Reproduce word for word the stretch of the material from its first line through the line containing "brown triangle at", both ends included.
------------------------------------------------------------
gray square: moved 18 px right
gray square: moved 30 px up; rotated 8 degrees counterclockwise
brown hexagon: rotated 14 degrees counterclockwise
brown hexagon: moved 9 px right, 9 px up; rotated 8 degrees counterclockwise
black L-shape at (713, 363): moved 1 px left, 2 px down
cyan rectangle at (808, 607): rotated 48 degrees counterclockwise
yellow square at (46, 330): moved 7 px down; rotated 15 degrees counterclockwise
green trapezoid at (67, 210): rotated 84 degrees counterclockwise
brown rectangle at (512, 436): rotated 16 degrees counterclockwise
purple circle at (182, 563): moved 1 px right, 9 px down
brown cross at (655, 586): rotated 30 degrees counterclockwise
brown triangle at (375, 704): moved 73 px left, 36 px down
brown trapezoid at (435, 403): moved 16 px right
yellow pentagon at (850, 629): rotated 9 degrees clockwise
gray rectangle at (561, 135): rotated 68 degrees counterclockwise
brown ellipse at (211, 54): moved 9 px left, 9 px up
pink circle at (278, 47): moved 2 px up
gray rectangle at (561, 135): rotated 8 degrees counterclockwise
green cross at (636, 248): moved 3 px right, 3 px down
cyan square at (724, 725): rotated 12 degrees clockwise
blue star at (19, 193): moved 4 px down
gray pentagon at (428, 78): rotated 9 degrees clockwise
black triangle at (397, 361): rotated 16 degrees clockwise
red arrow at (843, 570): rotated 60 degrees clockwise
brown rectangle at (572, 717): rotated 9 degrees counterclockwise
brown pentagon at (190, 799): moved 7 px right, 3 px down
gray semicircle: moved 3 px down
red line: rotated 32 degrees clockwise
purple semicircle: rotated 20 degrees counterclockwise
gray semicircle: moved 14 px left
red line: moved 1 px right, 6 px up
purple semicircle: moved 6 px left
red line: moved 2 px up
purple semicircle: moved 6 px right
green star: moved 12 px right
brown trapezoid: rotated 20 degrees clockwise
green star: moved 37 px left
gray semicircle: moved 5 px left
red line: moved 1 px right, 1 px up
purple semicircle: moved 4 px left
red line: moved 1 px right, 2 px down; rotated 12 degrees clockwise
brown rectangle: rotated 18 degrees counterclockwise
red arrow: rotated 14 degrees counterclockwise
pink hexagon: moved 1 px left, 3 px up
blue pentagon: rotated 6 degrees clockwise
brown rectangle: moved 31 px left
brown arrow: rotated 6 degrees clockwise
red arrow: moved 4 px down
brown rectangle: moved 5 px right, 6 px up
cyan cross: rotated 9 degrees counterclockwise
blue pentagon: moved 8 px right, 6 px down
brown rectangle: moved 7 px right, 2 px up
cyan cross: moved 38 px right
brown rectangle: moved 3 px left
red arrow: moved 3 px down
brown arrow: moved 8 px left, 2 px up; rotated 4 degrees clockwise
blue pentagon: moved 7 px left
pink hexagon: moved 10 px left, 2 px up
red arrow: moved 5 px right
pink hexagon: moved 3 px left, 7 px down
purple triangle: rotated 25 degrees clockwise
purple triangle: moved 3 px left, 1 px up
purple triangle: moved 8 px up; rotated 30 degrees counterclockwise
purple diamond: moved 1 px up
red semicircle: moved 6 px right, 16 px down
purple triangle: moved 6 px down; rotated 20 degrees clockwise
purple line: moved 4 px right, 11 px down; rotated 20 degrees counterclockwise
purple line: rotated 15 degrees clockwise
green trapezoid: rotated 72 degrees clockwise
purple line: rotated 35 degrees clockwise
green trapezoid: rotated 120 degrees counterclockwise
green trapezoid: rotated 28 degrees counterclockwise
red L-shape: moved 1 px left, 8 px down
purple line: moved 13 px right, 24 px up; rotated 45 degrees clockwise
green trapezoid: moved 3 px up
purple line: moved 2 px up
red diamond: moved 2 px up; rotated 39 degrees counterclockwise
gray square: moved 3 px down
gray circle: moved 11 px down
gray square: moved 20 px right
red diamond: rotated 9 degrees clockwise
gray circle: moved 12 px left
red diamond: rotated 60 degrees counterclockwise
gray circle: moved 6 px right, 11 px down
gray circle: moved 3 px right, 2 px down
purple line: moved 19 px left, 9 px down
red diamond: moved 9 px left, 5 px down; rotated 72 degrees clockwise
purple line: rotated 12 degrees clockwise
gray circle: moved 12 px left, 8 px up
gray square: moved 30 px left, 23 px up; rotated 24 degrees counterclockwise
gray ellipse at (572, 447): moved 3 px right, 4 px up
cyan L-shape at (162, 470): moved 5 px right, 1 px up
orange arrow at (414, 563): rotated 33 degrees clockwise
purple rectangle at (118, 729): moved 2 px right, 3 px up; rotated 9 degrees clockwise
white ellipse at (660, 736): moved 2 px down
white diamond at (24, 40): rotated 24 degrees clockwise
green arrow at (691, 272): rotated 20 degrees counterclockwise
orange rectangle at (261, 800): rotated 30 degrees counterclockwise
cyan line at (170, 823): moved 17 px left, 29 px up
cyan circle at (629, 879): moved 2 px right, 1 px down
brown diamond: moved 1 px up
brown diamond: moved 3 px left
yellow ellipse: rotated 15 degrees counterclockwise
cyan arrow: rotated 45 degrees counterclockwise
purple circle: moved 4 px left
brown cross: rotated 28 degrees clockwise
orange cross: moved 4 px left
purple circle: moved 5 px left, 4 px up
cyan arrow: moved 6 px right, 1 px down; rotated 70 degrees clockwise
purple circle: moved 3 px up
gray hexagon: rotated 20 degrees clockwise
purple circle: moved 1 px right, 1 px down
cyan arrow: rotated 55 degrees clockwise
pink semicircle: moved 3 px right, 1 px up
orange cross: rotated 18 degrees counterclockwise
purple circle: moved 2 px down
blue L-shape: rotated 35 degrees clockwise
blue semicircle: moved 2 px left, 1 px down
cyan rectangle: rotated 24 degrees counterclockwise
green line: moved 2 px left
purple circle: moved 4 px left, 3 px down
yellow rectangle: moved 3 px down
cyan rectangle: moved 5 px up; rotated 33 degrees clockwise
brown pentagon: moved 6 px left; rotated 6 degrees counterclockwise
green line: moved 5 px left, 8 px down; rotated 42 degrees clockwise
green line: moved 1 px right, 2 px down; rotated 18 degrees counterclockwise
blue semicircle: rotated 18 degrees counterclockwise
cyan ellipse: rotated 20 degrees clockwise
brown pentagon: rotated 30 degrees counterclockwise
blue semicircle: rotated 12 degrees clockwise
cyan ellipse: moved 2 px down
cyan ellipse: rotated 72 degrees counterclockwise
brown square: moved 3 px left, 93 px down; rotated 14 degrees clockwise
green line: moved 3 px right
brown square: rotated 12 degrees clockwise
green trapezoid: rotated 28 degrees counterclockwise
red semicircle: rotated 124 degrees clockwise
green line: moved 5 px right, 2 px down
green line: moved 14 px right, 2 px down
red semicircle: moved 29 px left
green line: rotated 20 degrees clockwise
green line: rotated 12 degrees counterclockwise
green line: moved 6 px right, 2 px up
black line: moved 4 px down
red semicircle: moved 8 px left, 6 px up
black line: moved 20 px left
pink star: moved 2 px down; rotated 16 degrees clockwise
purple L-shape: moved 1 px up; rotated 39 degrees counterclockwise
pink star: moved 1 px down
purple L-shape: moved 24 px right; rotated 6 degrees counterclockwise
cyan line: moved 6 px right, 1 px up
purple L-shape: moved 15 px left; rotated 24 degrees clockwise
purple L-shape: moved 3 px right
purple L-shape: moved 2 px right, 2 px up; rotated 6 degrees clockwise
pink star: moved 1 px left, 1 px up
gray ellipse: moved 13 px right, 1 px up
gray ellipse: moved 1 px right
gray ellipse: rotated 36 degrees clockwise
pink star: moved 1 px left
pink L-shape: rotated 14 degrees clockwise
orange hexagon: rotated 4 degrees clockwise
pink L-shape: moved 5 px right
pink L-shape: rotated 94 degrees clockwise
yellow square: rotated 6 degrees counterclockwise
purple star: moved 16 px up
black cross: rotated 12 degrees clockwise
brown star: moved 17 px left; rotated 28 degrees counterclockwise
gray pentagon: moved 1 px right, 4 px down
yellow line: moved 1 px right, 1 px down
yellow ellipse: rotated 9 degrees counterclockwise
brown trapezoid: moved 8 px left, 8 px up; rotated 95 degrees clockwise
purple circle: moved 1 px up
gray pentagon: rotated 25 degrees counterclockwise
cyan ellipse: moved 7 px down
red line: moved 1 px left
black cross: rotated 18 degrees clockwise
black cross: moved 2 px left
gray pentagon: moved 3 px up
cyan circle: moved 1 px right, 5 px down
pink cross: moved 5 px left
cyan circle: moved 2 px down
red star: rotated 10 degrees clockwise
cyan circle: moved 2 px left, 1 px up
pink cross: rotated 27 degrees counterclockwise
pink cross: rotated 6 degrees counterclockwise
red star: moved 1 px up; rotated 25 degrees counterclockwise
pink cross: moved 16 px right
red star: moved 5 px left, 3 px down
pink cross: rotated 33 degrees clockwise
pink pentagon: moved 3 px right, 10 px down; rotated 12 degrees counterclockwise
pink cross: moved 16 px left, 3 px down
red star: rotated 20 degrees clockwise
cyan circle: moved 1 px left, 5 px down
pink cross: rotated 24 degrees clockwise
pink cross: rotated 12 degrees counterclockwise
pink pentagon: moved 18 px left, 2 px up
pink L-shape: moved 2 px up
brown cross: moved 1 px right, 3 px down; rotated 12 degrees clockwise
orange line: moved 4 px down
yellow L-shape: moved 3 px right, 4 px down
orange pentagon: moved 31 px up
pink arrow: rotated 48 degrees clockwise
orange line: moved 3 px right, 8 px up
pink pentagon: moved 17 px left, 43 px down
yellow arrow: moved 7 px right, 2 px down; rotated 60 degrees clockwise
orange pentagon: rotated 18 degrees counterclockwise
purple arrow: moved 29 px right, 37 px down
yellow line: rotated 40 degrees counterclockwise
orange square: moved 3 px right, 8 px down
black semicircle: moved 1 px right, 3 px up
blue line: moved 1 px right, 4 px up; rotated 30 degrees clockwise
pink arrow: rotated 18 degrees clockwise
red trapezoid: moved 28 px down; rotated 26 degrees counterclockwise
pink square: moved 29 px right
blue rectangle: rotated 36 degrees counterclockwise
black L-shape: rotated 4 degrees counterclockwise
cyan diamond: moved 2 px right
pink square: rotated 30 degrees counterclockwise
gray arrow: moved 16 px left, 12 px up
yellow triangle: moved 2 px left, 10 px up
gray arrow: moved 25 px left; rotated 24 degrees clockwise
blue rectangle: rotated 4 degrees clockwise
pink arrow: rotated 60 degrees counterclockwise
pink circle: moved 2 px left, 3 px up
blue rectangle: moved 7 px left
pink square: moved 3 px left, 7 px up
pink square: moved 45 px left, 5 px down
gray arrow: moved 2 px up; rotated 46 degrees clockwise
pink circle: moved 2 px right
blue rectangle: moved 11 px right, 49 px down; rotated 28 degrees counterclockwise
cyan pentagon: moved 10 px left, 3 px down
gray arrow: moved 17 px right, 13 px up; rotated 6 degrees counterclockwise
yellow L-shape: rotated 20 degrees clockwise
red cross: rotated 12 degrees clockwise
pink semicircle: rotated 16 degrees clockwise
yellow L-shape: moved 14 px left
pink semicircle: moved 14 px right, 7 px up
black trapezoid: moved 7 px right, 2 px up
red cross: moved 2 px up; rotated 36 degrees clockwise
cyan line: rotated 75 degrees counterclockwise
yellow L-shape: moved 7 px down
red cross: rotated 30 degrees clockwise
------------------------------------------------------------
> FINAL ANSWER:
gray square: moved 18 px right
gray square: moved 30 px up; rotated 8 degrees counterclockwise
brown hexagon: rotated 14 degrees counterclockwise
brown hexagon: moved 9 px right, 9 px up; rotated 8 degrees counterclockwise
black L-shape at (713, 363): moved 1 px left, 2 px down
cyan rectangle at (808, 607): rotated 48 degrees counterclockwise
yellow square at (46, 330): moved 7 px down; rotated 15 degrees counterclockwise
green trapezoid at (67, 210): rotated 84 degrees counterclockwise
brown rectangle at (512, 436): rotated 16 degrees counterclockwise
purple circle at (182, 563): moved 1 px right, 9 px down
brown cross at (655, 586): rotated 30 degrees counterclockwise
brown triangle at (375, 704): moved 73 px left, 36 px down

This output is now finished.